*Task to carry out*
Lines from the top of the entries down to the line with "yellow hat: 2 -> 3" must be set down exactly as they stand, with both ends retained.

Object state change records:
↓↓↓
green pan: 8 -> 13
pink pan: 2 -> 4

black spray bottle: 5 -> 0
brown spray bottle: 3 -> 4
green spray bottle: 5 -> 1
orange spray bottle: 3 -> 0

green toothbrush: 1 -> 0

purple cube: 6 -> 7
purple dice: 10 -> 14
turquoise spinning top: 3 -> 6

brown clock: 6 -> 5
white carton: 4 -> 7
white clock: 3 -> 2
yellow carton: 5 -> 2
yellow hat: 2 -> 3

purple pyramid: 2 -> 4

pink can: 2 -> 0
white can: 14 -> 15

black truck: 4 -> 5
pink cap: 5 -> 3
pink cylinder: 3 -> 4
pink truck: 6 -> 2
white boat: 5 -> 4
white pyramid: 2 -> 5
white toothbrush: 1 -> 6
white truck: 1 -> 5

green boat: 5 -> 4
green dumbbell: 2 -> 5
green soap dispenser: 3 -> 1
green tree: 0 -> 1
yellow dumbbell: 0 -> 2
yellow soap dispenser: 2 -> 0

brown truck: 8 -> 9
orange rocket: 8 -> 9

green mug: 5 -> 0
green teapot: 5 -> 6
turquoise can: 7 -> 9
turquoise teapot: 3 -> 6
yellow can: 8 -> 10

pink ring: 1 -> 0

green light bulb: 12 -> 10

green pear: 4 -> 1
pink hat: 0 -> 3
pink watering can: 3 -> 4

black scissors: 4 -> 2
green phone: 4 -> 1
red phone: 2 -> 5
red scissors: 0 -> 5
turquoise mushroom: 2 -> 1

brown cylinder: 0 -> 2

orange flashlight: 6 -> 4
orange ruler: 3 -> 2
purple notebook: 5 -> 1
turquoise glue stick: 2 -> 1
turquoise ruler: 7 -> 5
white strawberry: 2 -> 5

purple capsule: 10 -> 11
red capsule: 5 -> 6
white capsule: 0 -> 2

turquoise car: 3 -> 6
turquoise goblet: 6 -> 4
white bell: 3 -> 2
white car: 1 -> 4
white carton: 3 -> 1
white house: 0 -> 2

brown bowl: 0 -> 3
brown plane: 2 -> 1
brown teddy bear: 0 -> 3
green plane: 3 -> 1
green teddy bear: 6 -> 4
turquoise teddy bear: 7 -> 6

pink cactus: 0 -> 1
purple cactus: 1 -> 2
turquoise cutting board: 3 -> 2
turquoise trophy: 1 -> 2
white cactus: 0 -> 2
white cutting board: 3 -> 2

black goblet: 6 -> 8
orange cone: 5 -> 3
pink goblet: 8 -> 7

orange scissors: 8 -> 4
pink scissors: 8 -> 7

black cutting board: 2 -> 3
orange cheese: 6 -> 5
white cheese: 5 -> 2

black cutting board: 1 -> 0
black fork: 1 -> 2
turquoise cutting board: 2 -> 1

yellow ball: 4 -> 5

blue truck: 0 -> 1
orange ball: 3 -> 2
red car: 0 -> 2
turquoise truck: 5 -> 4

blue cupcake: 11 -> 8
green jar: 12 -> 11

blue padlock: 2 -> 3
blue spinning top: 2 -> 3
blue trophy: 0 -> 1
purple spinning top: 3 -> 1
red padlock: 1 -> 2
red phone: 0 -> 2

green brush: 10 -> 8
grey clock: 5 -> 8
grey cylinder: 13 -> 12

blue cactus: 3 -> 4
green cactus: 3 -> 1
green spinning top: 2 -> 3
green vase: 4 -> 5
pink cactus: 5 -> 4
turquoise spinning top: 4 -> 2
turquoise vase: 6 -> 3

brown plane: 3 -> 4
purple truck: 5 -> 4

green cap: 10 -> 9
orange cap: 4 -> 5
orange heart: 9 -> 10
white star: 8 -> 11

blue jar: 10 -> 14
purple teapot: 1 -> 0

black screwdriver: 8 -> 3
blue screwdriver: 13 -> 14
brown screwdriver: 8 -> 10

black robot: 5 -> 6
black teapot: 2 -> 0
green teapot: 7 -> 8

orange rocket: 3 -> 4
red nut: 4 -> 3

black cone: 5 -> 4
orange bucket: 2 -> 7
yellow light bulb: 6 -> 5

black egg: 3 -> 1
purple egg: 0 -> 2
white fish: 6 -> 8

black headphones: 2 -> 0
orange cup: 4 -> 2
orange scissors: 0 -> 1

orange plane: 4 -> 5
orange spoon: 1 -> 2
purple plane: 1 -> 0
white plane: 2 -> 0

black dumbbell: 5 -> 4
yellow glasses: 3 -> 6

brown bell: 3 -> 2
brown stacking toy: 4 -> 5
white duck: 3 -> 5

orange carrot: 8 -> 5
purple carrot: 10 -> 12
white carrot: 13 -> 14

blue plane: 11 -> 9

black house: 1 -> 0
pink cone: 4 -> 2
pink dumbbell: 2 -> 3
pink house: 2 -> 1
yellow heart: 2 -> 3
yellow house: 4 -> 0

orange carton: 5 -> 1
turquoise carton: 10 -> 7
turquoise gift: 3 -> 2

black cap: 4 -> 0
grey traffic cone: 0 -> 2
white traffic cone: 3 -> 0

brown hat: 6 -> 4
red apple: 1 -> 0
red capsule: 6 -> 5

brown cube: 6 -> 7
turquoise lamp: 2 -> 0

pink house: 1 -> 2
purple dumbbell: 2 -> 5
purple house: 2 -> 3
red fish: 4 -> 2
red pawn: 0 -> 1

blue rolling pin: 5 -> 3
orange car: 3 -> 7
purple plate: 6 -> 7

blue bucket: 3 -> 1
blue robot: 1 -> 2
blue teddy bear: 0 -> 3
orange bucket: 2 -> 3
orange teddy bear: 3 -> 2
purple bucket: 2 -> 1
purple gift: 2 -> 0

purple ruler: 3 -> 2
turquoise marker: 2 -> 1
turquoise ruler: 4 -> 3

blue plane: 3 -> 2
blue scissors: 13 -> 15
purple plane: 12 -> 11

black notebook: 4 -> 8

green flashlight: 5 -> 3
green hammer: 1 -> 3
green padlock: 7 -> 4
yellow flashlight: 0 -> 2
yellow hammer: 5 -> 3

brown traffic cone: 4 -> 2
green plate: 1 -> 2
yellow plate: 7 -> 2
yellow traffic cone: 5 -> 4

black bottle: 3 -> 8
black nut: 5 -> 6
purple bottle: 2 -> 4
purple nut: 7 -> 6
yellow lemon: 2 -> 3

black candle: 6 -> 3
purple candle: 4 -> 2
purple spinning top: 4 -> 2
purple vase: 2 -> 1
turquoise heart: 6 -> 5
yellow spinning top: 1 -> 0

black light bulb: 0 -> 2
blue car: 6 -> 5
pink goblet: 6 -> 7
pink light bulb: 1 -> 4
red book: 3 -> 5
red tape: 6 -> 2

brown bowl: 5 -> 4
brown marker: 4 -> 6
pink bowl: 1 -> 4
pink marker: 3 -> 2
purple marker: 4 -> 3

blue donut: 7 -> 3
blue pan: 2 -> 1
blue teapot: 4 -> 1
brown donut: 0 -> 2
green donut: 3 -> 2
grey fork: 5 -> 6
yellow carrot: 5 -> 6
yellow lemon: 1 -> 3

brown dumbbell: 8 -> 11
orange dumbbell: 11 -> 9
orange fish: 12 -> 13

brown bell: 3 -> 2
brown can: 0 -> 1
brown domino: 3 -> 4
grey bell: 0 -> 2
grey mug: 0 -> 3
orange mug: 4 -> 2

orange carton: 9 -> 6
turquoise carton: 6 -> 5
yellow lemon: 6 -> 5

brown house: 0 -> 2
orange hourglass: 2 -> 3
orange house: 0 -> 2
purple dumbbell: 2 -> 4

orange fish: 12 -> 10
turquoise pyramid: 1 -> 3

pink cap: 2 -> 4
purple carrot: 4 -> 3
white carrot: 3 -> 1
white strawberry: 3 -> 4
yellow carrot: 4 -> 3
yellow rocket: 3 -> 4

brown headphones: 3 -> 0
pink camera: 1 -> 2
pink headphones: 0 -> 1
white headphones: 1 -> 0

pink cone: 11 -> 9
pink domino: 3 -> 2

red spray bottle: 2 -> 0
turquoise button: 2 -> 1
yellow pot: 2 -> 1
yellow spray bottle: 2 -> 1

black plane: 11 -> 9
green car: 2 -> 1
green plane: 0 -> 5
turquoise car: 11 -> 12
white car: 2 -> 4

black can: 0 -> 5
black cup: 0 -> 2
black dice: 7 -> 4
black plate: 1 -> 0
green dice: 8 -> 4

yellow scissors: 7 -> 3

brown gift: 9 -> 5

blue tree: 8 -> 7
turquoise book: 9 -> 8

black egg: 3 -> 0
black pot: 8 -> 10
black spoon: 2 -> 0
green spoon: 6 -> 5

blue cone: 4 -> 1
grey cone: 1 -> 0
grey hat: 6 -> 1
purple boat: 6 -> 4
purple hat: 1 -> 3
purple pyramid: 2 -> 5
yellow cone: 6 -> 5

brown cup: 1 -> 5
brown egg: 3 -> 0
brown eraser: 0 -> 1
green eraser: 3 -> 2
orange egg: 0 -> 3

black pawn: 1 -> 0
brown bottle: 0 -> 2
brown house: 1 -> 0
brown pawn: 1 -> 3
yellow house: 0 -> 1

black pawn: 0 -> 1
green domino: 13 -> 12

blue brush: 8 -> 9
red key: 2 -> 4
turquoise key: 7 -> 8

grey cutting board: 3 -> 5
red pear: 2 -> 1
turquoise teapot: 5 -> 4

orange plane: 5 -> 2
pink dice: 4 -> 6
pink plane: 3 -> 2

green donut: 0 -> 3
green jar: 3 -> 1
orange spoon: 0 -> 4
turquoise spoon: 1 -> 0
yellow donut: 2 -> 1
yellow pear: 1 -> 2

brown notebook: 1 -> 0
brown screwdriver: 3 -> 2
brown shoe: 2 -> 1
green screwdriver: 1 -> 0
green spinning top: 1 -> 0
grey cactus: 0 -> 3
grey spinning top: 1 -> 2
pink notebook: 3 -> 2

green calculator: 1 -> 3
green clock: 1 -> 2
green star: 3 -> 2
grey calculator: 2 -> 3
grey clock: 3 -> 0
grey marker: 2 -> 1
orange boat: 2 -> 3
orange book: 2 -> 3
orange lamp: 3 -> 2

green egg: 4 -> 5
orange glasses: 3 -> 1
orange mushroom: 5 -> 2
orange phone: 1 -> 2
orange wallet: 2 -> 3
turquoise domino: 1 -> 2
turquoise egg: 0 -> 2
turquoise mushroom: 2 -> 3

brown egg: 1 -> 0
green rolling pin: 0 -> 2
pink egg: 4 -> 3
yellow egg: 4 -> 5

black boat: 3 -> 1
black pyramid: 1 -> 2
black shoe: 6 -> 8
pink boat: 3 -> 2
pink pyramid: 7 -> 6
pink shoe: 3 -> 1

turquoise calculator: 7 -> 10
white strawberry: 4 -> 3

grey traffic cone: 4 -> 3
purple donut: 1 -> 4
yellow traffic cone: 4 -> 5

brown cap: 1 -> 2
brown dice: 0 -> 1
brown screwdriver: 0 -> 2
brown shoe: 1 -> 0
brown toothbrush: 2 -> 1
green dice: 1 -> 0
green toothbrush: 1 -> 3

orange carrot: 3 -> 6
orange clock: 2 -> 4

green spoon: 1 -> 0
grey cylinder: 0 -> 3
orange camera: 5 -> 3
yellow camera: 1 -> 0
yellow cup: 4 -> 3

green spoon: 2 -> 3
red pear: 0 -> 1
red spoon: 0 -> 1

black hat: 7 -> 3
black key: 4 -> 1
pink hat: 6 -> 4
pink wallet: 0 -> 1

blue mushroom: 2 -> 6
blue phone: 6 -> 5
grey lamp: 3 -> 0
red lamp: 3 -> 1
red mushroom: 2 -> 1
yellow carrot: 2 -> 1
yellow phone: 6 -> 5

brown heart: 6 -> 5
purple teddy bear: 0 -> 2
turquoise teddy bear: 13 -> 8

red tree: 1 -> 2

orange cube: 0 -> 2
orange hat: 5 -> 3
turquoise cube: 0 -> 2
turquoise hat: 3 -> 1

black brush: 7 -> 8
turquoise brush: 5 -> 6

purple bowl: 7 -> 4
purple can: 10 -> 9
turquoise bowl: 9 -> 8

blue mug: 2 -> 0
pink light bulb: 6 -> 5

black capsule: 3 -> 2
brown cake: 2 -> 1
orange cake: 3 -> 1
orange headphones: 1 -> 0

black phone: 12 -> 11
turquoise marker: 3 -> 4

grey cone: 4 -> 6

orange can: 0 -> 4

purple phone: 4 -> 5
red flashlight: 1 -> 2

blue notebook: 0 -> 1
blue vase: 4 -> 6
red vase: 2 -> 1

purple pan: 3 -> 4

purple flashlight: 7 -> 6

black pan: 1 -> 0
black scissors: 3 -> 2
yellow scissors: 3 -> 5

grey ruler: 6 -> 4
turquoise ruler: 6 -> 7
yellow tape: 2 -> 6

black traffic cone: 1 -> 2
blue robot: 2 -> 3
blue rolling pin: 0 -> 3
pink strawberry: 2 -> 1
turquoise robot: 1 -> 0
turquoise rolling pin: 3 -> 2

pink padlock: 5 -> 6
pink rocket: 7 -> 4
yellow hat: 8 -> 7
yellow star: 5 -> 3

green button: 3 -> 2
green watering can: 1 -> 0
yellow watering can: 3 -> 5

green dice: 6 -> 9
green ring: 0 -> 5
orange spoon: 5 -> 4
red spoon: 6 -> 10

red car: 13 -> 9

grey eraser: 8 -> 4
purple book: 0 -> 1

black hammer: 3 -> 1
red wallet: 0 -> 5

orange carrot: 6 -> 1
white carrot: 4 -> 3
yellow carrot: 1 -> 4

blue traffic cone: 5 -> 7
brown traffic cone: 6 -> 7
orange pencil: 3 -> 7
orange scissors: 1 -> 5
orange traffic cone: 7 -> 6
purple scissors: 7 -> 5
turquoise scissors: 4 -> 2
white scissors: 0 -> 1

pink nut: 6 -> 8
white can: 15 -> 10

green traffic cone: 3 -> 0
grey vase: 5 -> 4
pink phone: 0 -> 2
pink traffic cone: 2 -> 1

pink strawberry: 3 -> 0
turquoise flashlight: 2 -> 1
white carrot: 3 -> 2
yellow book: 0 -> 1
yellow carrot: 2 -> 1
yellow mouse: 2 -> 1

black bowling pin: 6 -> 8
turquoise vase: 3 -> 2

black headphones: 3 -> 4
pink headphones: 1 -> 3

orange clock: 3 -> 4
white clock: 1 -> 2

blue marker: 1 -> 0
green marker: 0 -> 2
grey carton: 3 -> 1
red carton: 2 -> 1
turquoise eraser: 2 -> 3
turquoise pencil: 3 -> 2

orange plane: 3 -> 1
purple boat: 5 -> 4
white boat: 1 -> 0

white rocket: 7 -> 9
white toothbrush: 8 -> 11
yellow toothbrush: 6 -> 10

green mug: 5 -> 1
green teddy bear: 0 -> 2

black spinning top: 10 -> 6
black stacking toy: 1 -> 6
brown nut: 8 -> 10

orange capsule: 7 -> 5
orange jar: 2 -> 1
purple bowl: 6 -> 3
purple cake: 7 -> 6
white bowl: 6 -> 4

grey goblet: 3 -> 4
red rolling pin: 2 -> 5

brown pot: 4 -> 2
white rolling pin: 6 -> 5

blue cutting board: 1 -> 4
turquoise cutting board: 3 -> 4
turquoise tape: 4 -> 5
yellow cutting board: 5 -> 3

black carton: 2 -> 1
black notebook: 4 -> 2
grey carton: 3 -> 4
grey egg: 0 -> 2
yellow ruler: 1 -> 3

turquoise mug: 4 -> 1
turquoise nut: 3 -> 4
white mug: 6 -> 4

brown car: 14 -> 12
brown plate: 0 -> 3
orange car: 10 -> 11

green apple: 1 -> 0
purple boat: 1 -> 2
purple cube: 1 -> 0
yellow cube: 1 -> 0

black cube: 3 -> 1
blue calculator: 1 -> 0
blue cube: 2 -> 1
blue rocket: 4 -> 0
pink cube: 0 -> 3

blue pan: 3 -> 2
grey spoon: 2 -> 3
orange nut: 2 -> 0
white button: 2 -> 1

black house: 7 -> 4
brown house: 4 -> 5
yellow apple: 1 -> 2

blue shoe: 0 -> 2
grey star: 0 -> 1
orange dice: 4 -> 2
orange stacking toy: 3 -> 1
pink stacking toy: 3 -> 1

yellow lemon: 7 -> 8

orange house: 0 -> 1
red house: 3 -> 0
↑↑↑
*Expected answer*
green pan: 8 -> 13
pink pan: 2 -> 4

black spray bottle: 5 -> 0
brown spray bottle: 3 -> 4
green spray bottle: 5 -> 1
orange spray bottle: 3 -> 0

green toothbrush: 1 -> 0

purple cube: 6 -> 7
purple dice: 10 -> 14
turquoise spinning top: 3 -> 6

brown clock: 6 -> 5
white carton: 4 -> 7
white clock: 3 -> 2
yellow carton: 5 -> 2
yellow hat: 2 -> 3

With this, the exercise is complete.